EXERCISE AIM
Starting at the line that holds "Mask all regions", copy every line exactly through the end of the data, and no others.

Collected data entries:
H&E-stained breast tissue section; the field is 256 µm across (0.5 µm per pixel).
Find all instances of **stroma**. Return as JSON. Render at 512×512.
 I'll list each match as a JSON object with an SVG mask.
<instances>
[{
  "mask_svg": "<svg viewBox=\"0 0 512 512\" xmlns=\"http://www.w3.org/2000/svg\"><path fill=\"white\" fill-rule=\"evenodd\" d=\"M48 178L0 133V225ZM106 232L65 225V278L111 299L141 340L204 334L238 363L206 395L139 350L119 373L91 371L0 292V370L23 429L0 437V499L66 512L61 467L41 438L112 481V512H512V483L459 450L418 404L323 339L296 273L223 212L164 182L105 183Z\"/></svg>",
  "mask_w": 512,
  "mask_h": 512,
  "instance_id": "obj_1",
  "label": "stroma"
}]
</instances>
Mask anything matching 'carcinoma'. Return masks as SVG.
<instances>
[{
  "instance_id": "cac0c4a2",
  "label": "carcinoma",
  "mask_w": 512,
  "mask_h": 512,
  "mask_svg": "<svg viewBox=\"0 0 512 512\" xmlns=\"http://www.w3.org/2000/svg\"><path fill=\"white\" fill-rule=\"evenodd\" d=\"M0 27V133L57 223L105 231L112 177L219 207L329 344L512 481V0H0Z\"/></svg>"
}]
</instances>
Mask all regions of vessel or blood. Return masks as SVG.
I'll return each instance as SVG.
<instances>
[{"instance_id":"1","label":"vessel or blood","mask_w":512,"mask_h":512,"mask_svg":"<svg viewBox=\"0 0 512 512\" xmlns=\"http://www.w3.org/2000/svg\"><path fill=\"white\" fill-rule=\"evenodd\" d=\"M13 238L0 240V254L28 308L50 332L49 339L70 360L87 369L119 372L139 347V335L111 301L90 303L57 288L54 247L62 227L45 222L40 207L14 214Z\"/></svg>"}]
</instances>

RESPONSE FOR THIS EXERCISE
Mask all regions of vessel or blood. Return masks as SVG.
I'll return each instance as SVG.
<instances>
[{"instance_id":"1","label":"vessel or blood","mask_w":512,"mask_h":512,"mask_svg":"<svg viewBox=\"0 0 512 512\" xmlns=\"http://www.w3.org/2000/svg\"><path fill=\"white\" fill-rule=\"evenodd\" d=\"M13 238L0 240V254L28 308L50 332L49 339L70 360L87 369L119 372L139 347V335L111 301L90 303L57 288L54 247L62 227L45 222L40 207L14 214Z\"/></svg>"}]
</instances>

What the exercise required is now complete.